> **Description of the task**
Give every entry below again, exactly as written, and skip the images.

[Data entries]
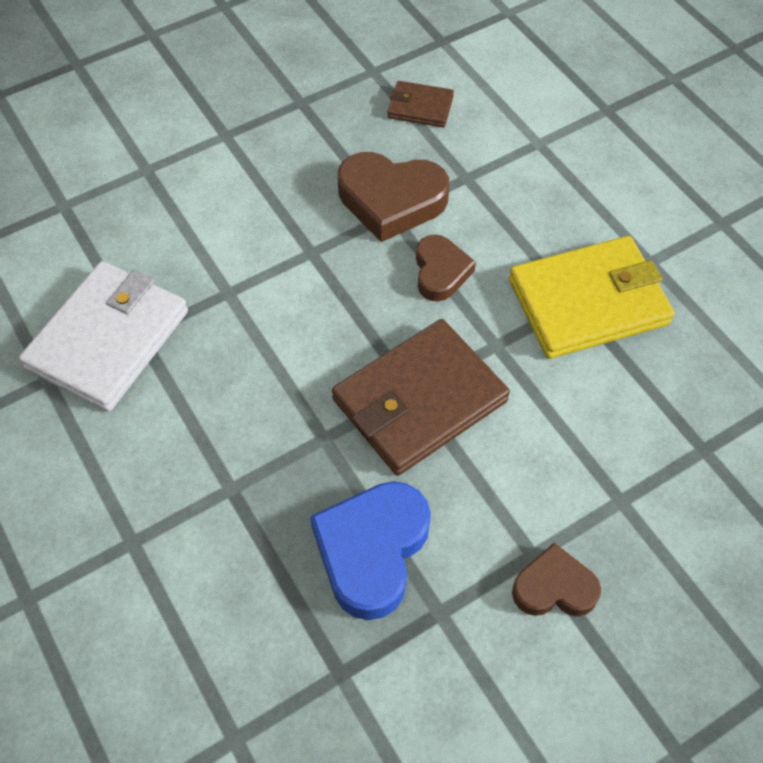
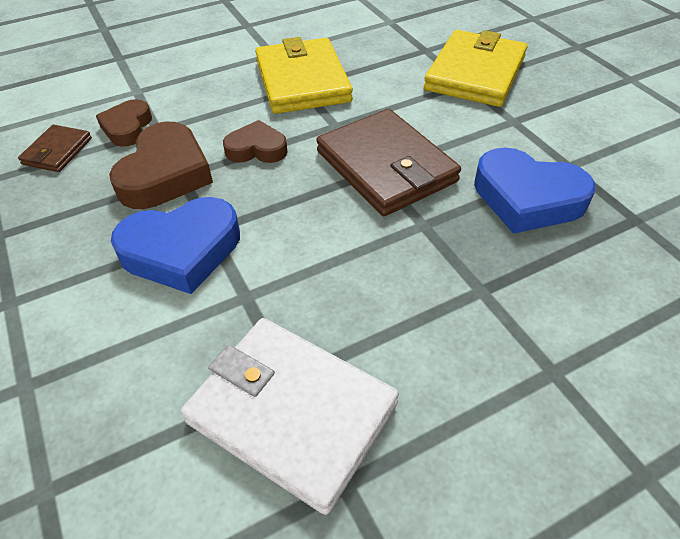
camera: 85 degrees left, 10 degrees down
brown heart [512,543,601,616] -> brown heart moved to [96,99,152,147]
none -> blue heart [111,197,240,294]
none -> yellow wallet [424,30,527,107]

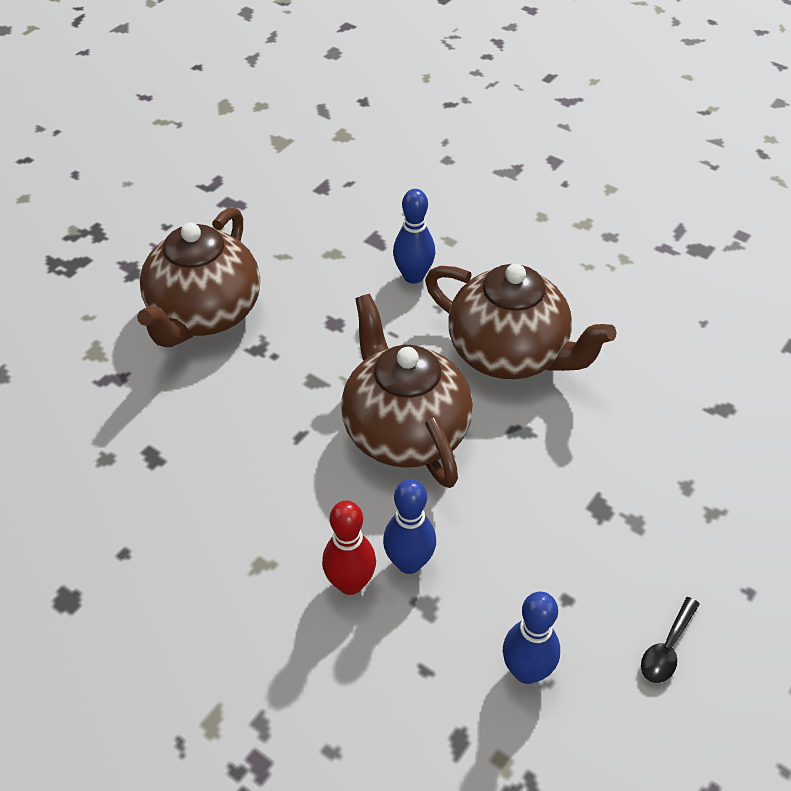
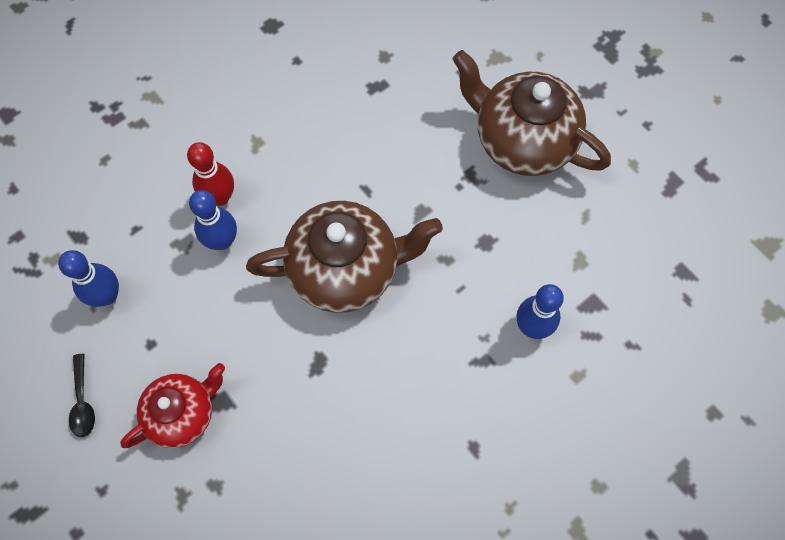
camera: 105 degrees right, 20 degrees up
brown teapot [425,264,616,379] -> none
black spoon [641,597,700,683] -> black spoon turned 150 degrees counterclockwise [69,354,95,437]
none -> red teapot [120,363,225,448]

> **Response to this task**
camera: 85 degrees left, 10 degrees down
brown heart [512,543,601,616] -> brown heart moved to [96,99,152,147]
none -> blue heart [111,197,240,294]
none -> yellow wallet [424,30,527,107]

camera: 105 degrees right, 20 degrees up
brown teapot [425,264,616,379] -> none
black spoon [641,597,700,683] -> black spoon turned 150 degrees counterclockwise [69,354,95,437]
none -> red teapot [120,363,225,448]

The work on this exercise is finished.